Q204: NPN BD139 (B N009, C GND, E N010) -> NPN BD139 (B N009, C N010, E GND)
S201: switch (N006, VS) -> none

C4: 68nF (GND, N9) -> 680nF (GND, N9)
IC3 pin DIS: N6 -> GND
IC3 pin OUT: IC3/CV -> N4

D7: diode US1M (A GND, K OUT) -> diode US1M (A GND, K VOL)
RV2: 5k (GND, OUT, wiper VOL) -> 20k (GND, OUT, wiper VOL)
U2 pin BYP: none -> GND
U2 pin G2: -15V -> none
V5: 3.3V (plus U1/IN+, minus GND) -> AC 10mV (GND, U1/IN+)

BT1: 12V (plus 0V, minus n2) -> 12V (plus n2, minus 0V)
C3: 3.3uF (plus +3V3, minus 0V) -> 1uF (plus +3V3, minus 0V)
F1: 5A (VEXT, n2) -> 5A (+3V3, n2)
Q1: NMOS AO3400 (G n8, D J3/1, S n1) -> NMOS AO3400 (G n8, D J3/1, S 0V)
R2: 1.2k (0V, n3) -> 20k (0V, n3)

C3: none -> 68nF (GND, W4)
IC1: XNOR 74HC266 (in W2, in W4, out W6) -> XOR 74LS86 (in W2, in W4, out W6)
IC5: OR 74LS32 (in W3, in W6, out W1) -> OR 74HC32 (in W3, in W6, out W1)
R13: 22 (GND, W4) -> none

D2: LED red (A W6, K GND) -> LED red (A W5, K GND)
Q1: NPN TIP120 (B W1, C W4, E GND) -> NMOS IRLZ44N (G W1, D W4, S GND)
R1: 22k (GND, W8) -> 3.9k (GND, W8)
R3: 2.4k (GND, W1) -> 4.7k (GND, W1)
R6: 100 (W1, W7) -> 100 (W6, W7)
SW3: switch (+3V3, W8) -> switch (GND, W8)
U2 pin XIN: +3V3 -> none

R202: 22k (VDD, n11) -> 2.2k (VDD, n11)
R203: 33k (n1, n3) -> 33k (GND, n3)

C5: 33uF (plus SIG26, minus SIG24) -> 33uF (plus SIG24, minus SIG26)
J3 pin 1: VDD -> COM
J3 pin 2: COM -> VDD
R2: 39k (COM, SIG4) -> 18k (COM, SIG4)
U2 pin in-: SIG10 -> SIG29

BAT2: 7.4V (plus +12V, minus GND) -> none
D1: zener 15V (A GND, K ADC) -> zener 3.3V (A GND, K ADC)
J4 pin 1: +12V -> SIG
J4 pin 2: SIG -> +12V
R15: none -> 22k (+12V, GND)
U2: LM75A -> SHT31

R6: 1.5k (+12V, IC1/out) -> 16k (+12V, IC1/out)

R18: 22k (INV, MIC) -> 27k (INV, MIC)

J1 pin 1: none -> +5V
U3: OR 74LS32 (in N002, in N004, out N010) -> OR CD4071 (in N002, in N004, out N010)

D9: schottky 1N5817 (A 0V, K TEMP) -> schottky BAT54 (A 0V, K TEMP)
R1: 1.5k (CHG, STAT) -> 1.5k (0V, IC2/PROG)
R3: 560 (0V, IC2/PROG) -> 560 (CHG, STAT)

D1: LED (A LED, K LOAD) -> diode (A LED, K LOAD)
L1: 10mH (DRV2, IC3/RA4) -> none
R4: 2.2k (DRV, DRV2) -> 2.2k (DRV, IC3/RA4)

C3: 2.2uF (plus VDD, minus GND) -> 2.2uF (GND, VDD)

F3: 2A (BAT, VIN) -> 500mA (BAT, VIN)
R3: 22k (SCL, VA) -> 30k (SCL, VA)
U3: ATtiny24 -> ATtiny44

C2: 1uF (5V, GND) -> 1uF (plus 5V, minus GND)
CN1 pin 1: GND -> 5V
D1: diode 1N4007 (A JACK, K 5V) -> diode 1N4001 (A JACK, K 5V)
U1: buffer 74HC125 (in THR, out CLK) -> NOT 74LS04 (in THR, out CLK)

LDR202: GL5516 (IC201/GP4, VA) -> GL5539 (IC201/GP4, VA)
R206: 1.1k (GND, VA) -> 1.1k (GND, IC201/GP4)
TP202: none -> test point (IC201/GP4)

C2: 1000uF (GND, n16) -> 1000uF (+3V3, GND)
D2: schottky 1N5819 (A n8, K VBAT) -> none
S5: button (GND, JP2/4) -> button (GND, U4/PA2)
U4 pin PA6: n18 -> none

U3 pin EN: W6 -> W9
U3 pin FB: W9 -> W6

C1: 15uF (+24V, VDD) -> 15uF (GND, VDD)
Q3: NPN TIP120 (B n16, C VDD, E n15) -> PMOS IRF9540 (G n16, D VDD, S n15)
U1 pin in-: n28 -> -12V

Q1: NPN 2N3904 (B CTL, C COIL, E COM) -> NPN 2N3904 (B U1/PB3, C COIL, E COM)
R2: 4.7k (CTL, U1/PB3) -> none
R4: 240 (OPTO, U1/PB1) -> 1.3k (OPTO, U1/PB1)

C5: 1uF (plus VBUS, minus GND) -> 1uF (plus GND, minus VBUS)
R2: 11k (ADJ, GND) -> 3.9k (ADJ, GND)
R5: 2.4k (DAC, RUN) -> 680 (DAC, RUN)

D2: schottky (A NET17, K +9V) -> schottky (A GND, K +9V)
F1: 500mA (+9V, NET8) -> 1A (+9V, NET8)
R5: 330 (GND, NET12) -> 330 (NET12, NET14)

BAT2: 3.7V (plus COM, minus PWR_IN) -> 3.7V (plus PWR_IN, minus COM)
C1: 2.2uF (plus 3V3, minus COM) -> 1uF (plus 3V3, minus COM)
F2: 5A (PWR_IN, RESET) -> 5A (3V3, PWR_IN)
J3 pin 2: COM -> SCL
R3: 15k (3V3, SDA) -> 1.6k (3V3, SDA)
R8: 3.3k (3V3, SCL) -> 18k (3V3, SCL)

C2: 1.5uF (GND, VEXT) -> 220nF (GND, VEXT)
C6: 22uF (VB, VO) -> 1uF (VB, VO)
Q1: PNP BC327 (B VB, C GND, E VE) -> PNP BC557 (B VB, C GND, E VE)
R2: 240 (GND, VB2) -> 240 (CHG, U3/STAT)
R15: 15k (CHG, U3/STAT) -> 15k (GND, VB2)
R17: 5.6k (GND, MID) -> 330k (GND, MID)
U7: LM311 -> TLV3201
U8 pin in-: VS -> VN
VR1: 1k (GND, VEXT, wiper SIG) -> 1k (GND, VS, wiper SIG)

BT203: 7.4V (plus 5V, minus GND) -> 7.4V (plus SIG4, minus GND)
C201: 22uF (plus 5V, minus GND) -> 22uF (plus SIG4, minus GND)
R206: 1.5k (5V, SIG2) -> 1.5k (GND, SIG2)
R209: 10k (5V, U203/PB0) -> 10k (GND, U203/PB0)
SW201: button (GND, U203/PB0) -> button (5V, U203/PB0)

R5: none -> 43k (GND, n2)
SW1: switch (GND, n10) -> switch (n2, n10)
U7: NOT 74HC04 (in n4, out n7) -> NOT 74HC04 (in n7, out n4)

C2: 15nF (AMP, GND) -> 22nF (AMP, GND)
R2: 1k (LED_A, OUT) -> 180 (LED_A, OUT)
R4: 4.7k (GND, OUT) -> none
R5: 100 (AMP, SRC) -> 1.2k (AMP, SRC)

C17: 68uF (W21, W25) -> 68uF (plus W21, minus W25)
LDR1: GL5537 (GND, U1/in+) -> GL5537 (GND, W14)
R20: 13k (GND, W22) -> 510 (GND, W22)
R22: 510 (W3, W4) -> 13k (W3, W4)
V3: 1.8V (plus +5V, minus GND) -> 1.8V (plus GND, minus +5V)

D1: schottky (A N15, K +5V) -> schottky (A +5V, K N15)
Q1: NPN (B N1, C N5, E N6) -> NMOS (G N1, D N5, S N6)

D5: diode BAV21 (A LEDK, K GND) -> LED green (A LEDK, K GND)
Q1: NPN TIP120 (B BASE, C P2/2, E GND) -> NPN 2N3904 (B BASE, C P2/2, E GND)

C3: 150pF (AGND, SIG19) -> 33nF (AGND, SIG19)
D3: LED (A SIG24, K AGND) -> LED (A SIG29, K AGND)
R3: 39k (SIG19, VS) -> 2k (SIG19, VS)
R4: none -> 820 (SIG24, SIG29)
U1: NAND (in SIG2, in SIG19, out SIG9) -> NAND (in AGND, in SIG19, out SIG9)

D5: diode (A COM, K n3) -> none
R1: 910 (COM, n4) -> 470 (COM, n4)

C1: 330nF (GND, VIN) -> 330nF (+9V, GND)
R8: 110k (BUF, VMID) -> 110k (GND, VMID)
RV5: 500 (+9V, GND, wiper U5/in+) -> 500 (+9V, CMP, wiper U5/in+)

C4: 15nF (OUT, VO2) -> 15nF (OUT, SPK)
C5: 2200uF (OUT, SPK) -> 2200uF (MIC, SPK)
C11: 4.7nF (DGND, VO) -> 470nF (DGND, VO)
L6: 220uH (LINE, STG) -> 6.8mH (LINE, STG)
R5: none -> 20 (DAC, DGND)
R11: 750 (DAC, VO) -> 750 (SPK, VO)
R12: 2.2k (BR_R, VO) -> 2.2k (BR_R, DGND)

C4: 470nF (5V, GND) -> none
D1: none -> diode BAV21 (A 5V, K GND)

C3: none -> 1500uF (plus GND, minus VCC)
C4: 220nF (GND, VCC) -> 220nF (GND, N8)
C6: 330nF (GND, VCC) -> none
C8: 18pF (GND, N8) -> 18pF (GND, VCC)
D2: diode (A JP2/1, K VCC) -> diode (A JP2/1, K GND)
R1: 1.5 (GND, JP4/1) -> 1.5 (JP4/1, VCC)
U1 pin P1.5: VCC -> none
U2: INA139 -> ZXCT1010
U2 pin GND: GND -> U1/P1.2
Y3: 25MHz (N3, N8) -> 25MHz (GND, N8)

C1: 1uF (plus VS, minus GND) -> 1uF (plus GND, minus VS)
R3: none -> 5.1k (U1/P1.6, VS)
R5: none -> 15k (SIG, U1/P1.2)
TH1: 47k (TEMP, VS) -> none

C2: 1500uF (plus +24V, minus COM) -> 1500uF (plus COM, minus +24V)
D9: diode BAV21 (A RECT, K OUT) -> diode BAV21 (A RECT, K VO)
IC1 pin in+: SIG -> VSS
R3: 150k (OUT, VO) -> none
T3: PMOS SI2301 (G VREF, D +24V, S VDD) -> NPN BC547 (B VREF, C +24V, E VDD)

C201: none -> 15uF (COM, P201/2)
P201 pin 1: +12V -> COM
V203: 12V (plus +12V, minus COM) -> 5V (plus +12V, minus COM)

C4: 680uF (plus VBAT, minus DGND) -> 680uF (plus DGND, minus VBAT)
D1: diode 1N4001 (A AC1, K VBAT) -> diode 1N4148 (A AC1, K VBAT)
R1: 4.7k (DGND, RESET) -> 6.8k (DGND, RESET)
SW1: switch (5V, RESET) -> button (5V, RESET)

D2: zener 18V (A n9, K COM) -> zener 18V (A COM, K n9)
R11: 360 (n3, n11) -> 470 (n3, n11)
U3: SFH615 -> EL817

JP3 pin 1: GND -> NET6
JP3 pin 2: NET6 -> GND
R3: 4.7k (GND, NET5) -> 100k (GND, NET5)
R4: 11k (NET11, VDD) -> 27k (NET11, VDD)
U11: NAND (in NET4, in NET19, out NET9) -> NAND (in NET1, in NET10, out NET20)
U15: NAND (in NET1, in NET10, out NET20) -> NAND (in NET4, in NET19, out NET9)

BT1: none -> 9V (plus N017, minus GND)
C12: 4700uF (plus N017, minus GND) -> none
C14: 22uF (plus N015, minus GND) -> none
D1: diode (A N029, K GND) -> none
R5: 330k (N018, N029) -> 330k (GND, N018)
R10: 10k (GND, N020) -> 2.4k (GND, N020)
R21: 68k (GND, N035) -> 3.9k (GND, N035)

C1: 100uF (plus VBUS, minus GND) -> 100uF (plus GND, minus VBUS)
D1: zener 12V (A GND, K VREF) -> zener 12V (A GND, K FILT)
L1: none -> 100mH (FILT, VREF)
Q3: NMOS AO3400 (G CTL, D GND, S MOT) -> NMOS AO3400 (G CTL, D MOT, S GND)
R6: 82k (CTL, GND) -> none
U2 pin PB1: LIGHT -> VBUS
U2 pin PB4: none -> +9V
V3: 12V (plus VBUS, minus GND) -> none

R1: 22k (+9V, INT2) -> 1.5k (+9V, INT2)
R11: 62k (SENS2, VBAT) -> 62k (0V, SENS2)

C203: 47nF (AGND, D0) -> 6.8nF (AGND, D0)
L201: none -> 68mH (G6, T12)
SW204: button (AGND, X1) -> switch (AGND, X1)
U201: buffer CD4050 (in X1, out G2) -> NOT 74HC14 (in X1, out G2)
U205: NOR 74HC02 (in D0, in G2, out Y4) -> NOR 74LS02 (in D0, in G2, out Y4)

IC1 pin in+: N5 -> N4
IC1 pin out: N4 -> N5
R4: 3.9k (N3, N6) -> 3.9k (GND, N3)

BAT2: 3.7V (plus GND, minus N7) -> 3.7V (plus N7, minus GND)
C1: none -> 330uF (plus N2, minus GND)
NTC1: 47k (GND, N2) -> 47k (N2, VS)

◇ ◇ ◇ ◇ ◇ ◇ ◇

Look in the material above for the line with "C2: 1.5uF (GND, VEXT) -> 220nF (GND, VEXT)" and the line with "R5: 100 (AMP, SRC) -> 1.2k (AMP, SRC)", and transcribe exactly those lines and all lines between them, nothing more.

C2: 1.5uF (GND, VEXT) -> 220nF (GND, VEXT)
C6: 22uF (VB, VO) -> 1uF (VB, VO)
Q1: PNP BC327 (B VB, C GND, E VE) -> PNP BC557 (B VB, C GND, E VE)
R2: 240 (GND, VB2) -> 240 (CHG, U3/STAT)
R15: 15k (CHG, U3/STAT) -> 15k (GND, VB2)
R17: 5.6k (GND, MID) -> 330k (GND, MID)
U7: LM311 -> TLV3201
U8 pin in-: VS -> VN
VR1: 1k (GND, VEXT, wiper SIG) -> 1k (GND, VS, wiper SIG)

BT203: 7.4V (plus 5V, minus GND) -> 7.4V (plus SIG4, minus GND)
C201: 22uF (plus 5V, minus GND) -> 22uF (plus SIG4, minus GND)
R206: 1.5k (5V, SIG2) -> 1.5k (GND, SIG2)
R209: 10k (5V, U203/PB0) -> 10k (GND, U203/PB0)
SW201: button (GND, U203/PB0) -> button (5V, U203/PB0)

R5: none -> 43k (GND, n2)
SW1: switch (GND, n10) -> switch (n2, n10)
U7: NOT 74HC04 (in n4, out n7) -> NOT 74HC04 (in n7, out n4)

C2: 15nF (AMP, GND) -> 22nF (AMP, GND)
R2: 1k (LED_A, OUT) -> 180 (LED_A, OUT)
R4: 4.7k (GND, OUT) -> none
R5: 100 (AMP, SRC) -> 1.2k (AMP, SRC)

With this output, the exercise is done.